_Try it_:
Pictures are to be omitted, and every entry below is to be restated exactly.

(Coordinate-based change listings)
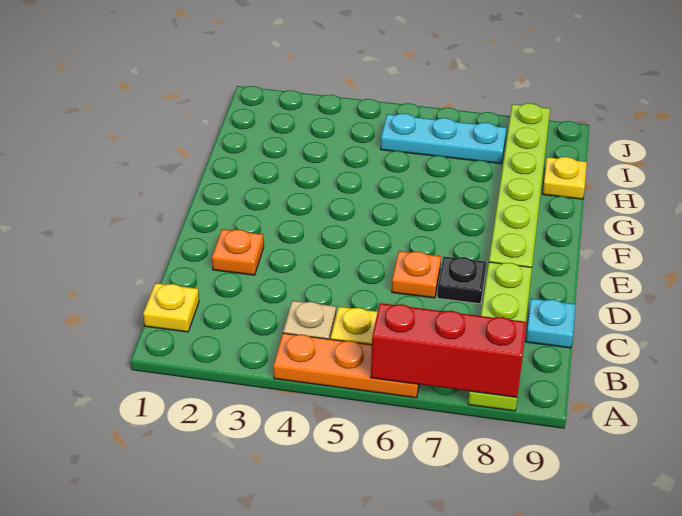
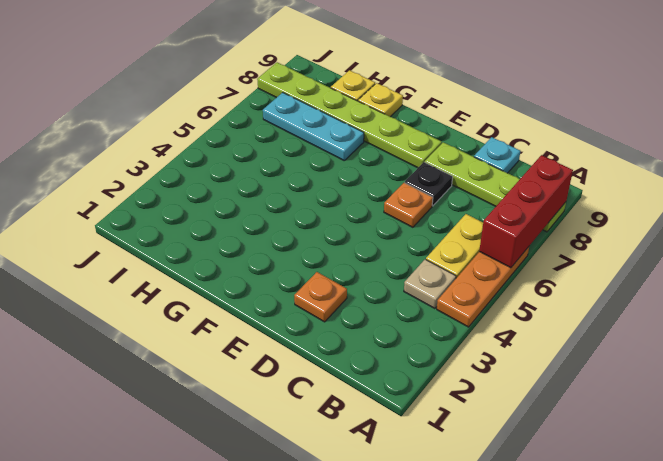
yellow plate B1 level 1 -> yellow plate G9 level 1
cyan plate I5:I7 level 1 -> cyan plate G7:I7 level 1

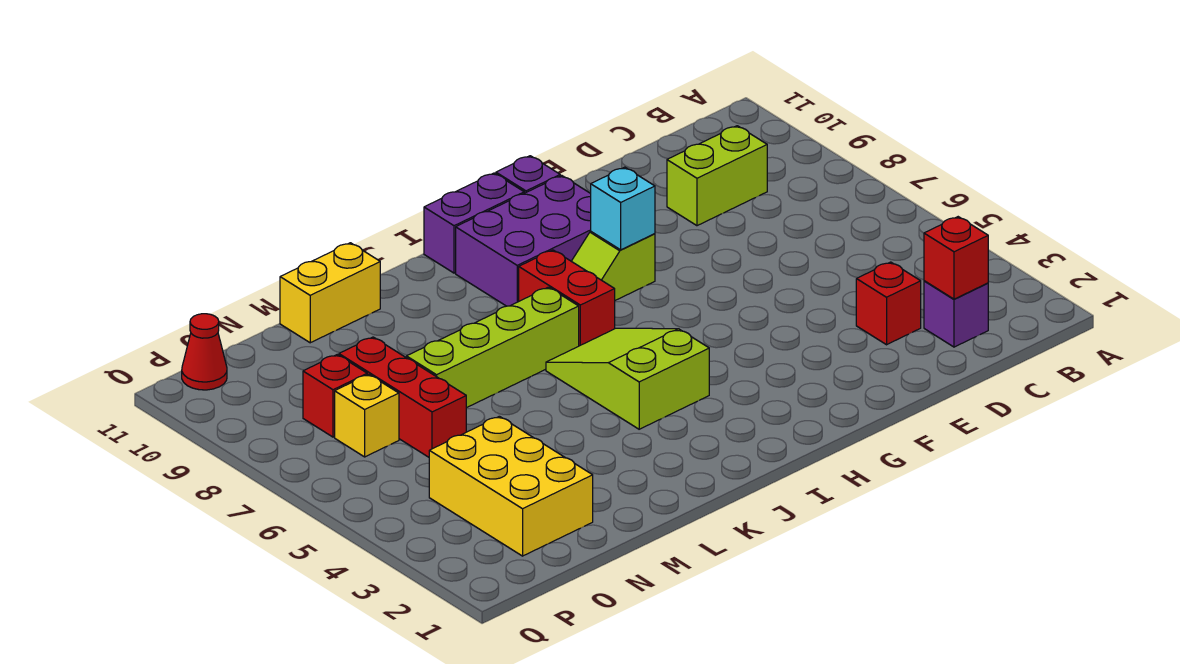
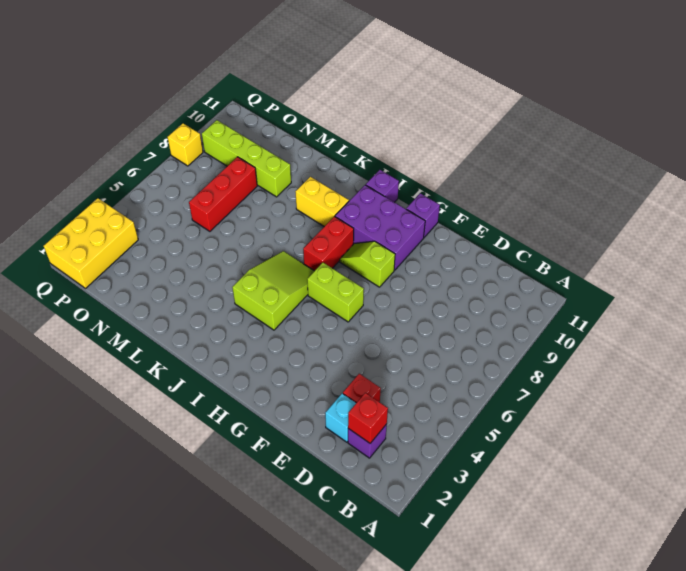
lime brick C9:D9 level 1 -> lime brick G6:H6 level 1
cyan brick G8 level 2 -> cyan brick D2 level 1
purple brick H11:I11 level 1 -> purple brick I11 level 1
lime brick J7:M7 level 1 -> lime brick M9:P9 level 1
yellow brick L11:M11 level 1 -> yellow brick J9:K9 level 1
yellow brick N2:O4 level 1 -> yellow brick P1:Q3 level 1
yellow brick O7 level 1 -> yellow brick Q8 level 1
red brick O8 level 1 -> none
red cone P11 level 1 -> none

_Answer for the task_:
yellow plate B1 level 1 -> yellow plate G9 level 1
cyan plate I5:I7 level 1 -> cyan plate G7:I7 level 1

lime brick C9:D9 level 1 -> lime brick G6:H6 level 1
cyan brick G8 level 2 -> cyan brick D2 level 1
purple brick H11:I11 level 1 -> purple brick I11 level 1
lime brick J7:M7 level 1 -> lime brick M9:P9 level 1
yellow brick L11:M11 level 1 -> yellow brick J9:K9 level 1
yellow brick N2:O4 level 1 -> yellow brick P1:Q3 level 1
yellow brick O7 level 1 -> yellow brick Q8 level 1
red brick O8 level 1 -> none
red cone P11 level 1 -> none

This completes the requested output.